┏━━

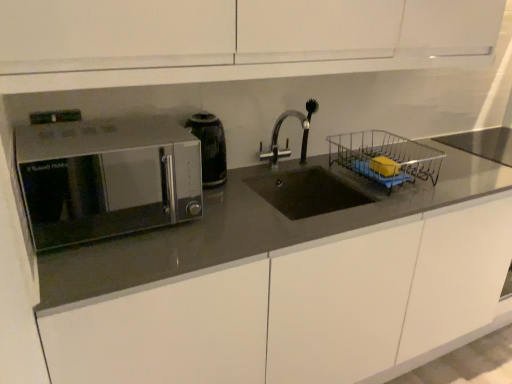
Question: Considering the relative sizes of black glossy electric kettle at center-left and satin metallic microwave at left in the image provided, is black glossy electric kettle at center-left bigger than satin metallic microwave at left?

Choices:
 (A) yes
 (B) no

Answer: (B)

Question: Is black glossy electric kettle at center-left oriented away from satin metallic microwave at left?

Choices:
 (A) no
 (B) yes

Answer: (A)

Question: Considering the relative sizes of black glossy electric kettle at center-left and satin metallic microwave at left in the image provided, is black glossy electric kettle at center-left shorter than satin metallic microwave at left?

Choices:
 (A) yes
 (B) no

Answer: (A)

Question: Considering the relative sizes of black glossy electric kettle at center-left and satin metallic microwave at left in the image provided, is black glossy electric kettle at center-left taller than satin metallic microwave at left?

Choices:
 (A) yes
 (B) no

Answer: (B)

Question: Can satin metallic microwave at left be found inside black glossy electric kettle at center-left?

Choices:
 (A) no
 (B) yes

Answer: (A)

Question: Is black glossy electric kettle at center-left placed right next to satin metallic microwave at left?

Choices:
 (A) yes
 (B) no

Answer: (B)

Question: Can you confirm if silver metallic faucet at center is thinner than satin silver microwave at left?

Choices:
 (A) no
 (B) yes

Answer: (B)

Question: Is silver metallic faucet at center directly adjacent to satin silver microwave at left?

Choices:
 (A) no
 (B) yes

Answer: (A)

Question: Can you confirm if silver metallic faucet at center is smaller than satin silver microwave at left?

Choices:
 (A) yes
 (B) no

Answer: (A)

Question: Does silver metallic faucet at center lie in front of satin silver microwave at left?

Choices:
 (A) yes
 (B) no

Answer: (B)

Question: From the image's perspective, is silver metallic faucet at center above satin silver microwave at left?

Choices:
 (A) no
 (B) yes

Answer: (B)

Question: Considering the relative sizes of silver metallic faucet at center and satin silver microwave at left in the image provided, is silver metallic faucet at center taller than satin silver microwave at left?

Choices:
 (A) no
 (B) yes

Answer: (A)

Question: Is silver metallic faucet at center in front of satin metallic microwave at left?

Choices:
 (A) yes
 (B) no

Answer: (B)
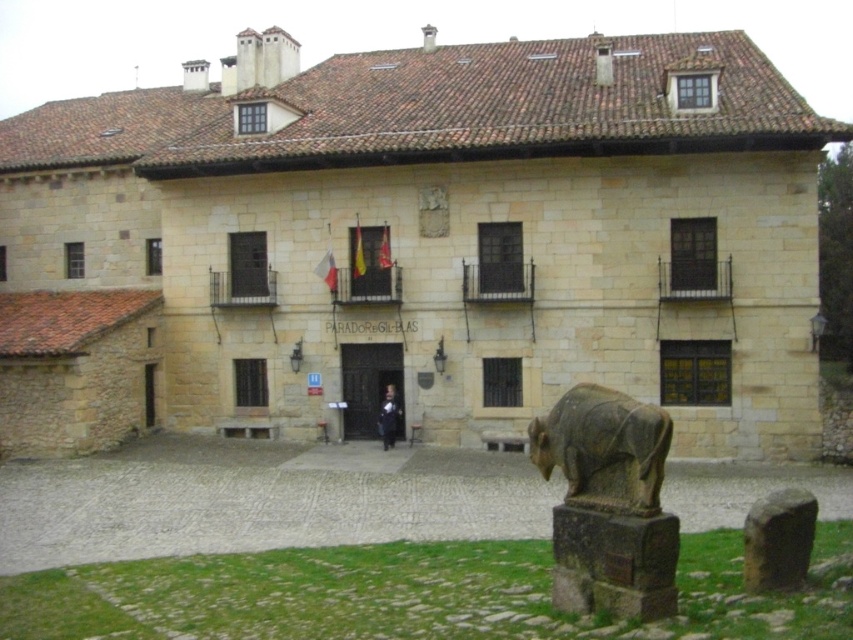
You are standing in front of the PARADOR GIL BLAS building. You see a gray stone bear at lower right and a dark blue fabric coat at center. Which object is taller?

The gray stone bear at lower right is taller than the dark blue fabric coat at center.

You are standing in front of the PARADOR GIL BLAS building and want to take a photo. You notice two points marked on the building. Which point is closer to you, point (635,513) or point (393,428)?

Point (635,513) is closer to the viewer than point (393,428).

You are standing at the entrance of the PARADOR GIL BLAS building and want to place a small flowerpot between the gray stone bear at lower right and the dark blue fabric coat at center. Which object should you place the flowerpot closer to if you want it to be nearer to the entrance?

The gray stone bear at lower right is closer to the viewer than the dark blue fabric coat at center, so placing the flowerpot closer to the gray stone bear at lower right would make it nearer to the entrance.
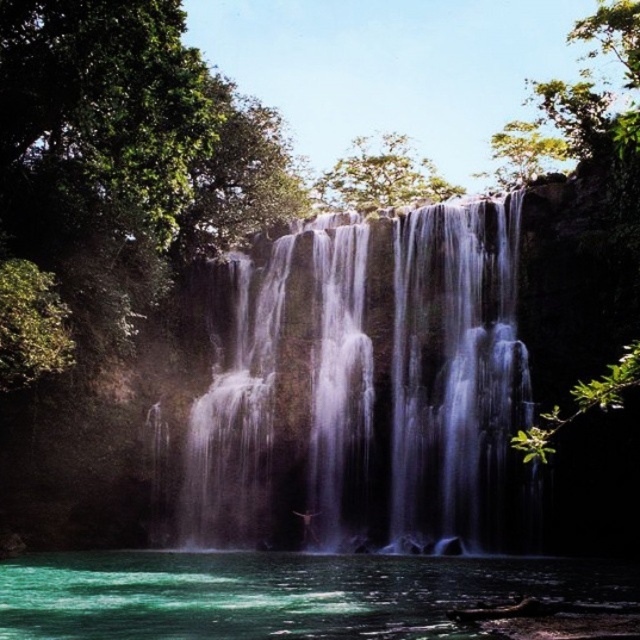
Describe the element at coordinates (358, 394) in the screenshot. I see `white silky waterfall at center` at that location.

Is point (317, 490) positioned behind point (129, 554)?

That is True.

I want to click on white silky waterfall at center, so click(x=358, y=394).

The width and height of the screenshot is (640, 640). What are the coordinates of `white silky waterfall at center` in the screenshot? It's located at (358, 394).

Is green translucent water at lower center below green leafy tree at upper right?

Yes, green translucent water at lower center is below green leafy tree at upper right.

Which is behind, point (250, 560) or point (547, 442)?

The point (250, 560) is more distant.

The height and width of the screenshot is (640, 640). What are the coordinates of `green translucent water at lower center` in the screenshot? It's located at (300, 595).

Where is `green translucent water at lower center`? Image resolution: width=640 pixels, height=640 pixels. green translucent water at lower center is located at coordinates (300, 595).

Does white silky waterfall at center have a greater height compared to green leafy tree at upper right?

No.

Is white silky waterfall at center bigger than green leafy tree at upper right?

No, white silky waterfall at center is not bigger than green leafy tree at upper right.

Image resolution: width=640 pixels, height=640 pixels. Describe the element at coordinates (358, 394) in the screenshot. I see `white silky waterfall at center` at that location.

Find the location of `white silky waterfall at center`. white silky waterfall at center is located at coordinates (358, 394).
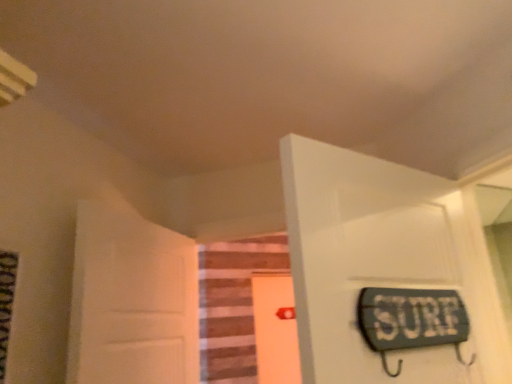
Question: Is white glossy door at upper right, the 3th door in the left-to-right sequence, shorter than white matte door at left, arranged as the 1th door when viewed from the left?

Choices:
 (A) no
 (B) yes

Answer: (B)

Question: Is white glossy door at upper right, which is counted as the 1th door, starting from the front, positioned beyond the bounds of white matte door at left, which is the third door from right to left?

Choices:
 (A) yes
 (B) no

Answer: (A)

Question: Is white glossy door at upper right, the first door positioned from the right, placed right next to white matte door at left, which is the third door from right to left?

Choices:
 (A) no
 (B) yes

Answer: (A)

Question: Can you confirm if white glossy door at upper right, which is the 3th door from back to front, is thinner than white matte door at left, which is the third door from right to left?

Choices:
 (A) yes
 (B) no

Answer: (A)

Question: From a real-world perspective, does white glossy door at upper right, the first door positioned from the right, stand above white matte door at left, arranged as the 1th door when viewed from the left?

Choices:
 (A) yes
 (B) no

Answer: (A)

Question: Would you say white glossy door at upper right, the 3th door in the left-to-right sequence, is to the left or to the right of white matte door at left, arranged as the 1th door when viewed from the left, in the picture?

Choices:
 (A) left
 (B) right

Answer: (B)

Question: Is white glossy door at upper right, the first door positioned from the right, wider or thinner than white matte door at left, the 2th door viewed from the front?

Choices:
 (A) thin
 (B) wide

Answer: (A)

Question: From a real-world perspective, is white glossy door at upper right, the first door positioned from the right, above or below white matte door at left, arranged as the 1th door when viewed from the left?

Choices:
 (A) below
 (B) above

Answer: (B)

Question: In terms of height, does white glossy door at upper right, which is counted as the 1th door, starting from the front, look taller or shorter compared to white matte door at left, the second door viewed from the back?

Choices:
 (A) short
 (B) tall

Answer: (A)

Question: Considering the positions of orange matte door at center, placed as the second door when sorted from right to left, and white matte door at left, the second door viewed from the back, in the image, is orange matte door at center, placed as the second door when sorted from right to left, bigger or smaller than white matte door at left, the second door viewed from the back,?

Choices:
 (A) big
 (B) small

Answer: (B)

Question: Is orange matte door at center, acting as the first door starting from the back, taller or shorter than white matte door at left, which is the third door from right to left?

Choices:
 (A) short
 (B) tall

Answer: (B)

Question: Is orange matte door at center, placed as the second door when sorted from right to left, in front of or behind white matte door at left, which is the third door from right to left, in the image?

Choices:
 (A) front
 (B) behind

Answer: (B)

Question: Is orange matte door at center, the 3th door viewed from the front, wider or thinner than white matte door at left, the second door viewed from the back?

Choices:
 (A) wide
 (B) thin

Answer: (B)

Question: In the image, is wooden stairs at center positioned in front of or behind orange matte door at center, arranged as the 2th door when viewed from the left?

Choices:
 (A) behind
 (B) front

Answer: (B)

Question: From the image's perspective, is wooden stairs at center above or below orange matte door at center, acting as the first door starting from the back?

Choices:
 (A) above
 (B) below

Answer: (A)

┗━━

Instructions for the task >>
Transcribe the lines between the line holding "Is white silky" and the line holding "Find the location", inclusive.

Full output >>
Is white silky waterfall at center bigger than green leafy tree at upper right?

No, white silky waterfall at center is not bigger than green leafy tree at upper right.

Image resolution: width=640 pixels, height=640 pixels. Describe the element at coordinates (358, 394) in the screenshot. I see `white silky waterfall at center` at that location.

Find the location of `white silky waterfall at center`. white silky waterfall at center is located at coordinates (358, 394).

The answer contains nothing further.